* **Your goal**
Which lines run from the line with "camera: 10 degrees right, 10 degrees up" through the line with "(525, 382) = (407, 402): none -> grey duck" in the entries below? Print them exactly, both ends included, and nothing more.

* **Records provided**
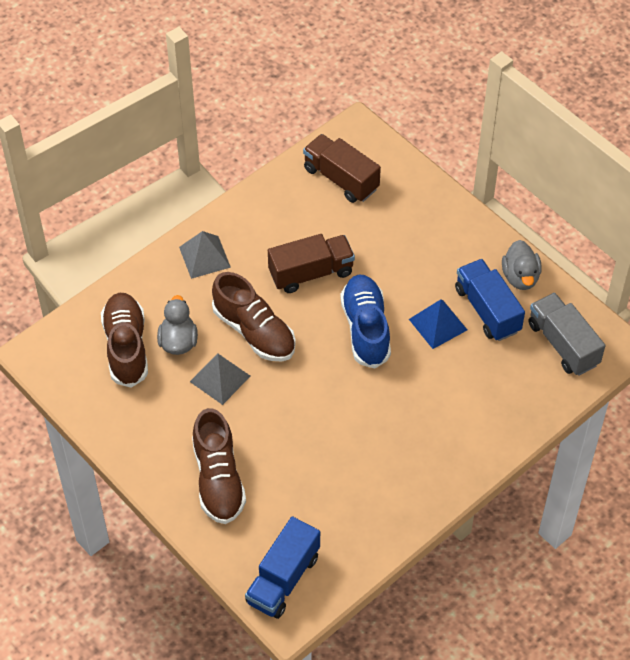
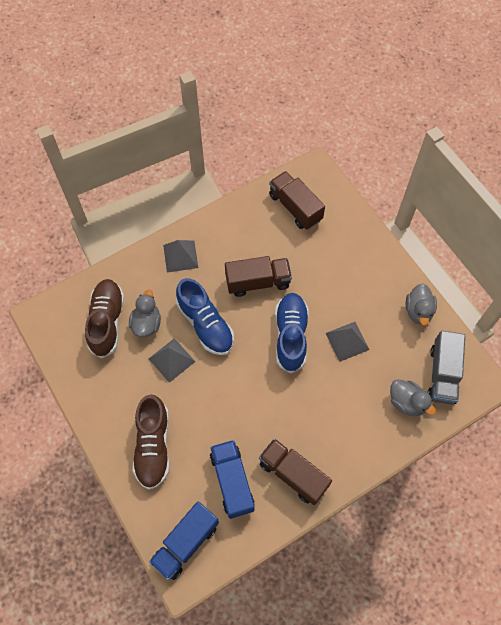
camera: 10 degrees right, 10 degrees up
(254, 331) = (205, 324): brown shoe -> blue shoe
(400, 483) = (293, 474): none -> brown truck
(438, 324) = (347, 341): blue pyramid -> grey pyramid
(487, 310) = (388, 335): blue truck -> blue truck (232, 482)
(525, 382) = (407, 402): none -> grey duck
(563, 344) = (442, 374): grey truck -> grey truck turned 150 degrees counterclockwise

* * *

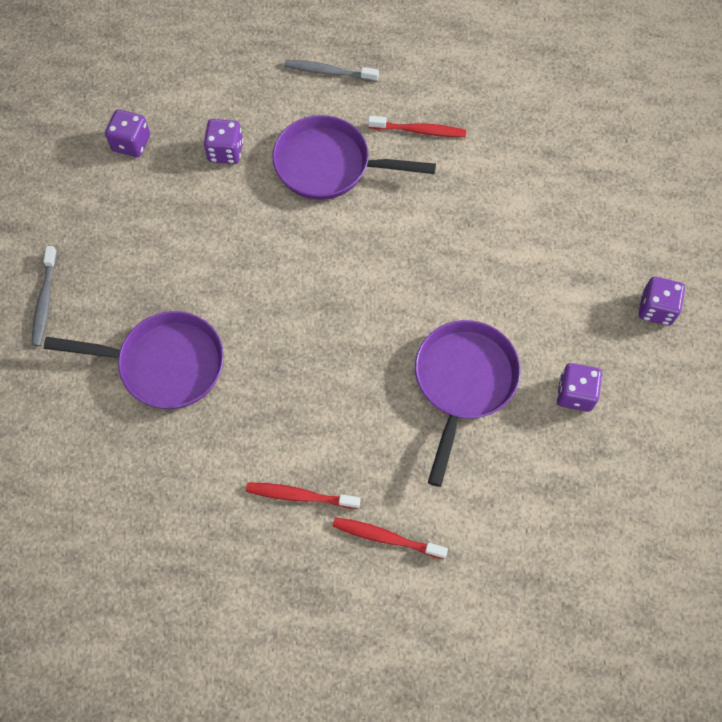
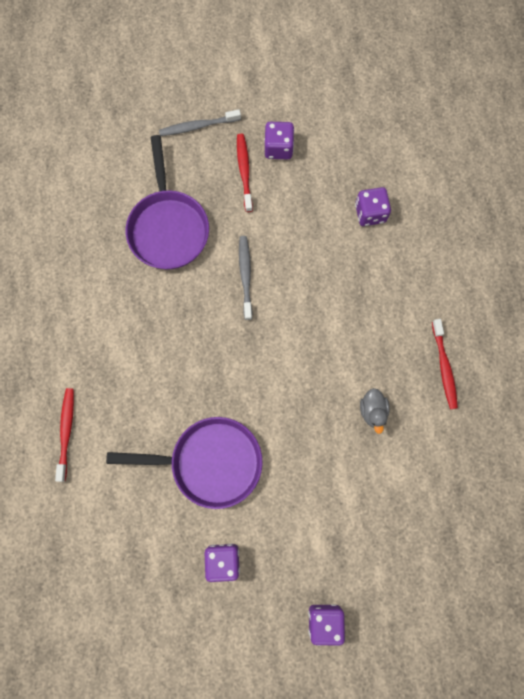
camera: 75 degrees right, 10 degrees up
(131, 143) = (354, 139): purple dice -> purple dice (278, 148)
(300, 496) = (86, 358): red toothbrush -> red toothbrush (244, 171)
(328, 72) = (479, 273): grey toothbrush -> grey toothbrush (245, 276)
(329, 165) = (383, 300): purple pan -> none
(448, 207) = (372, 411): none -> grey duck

* **Your solution**
camera: 10 degrees right, 10 degrees up
(254, 331) = (205, 324): brown shoe -> blue shoe
(400, 483) = (293, 474): none -> brown truck
(438, 324) = (347, 341): blue pyramid -> grey pyramid
(487, 310) = (388, 335): blue truck -> blue truck (232, 482)
(525, 382) = (407, 402): none -> grey duck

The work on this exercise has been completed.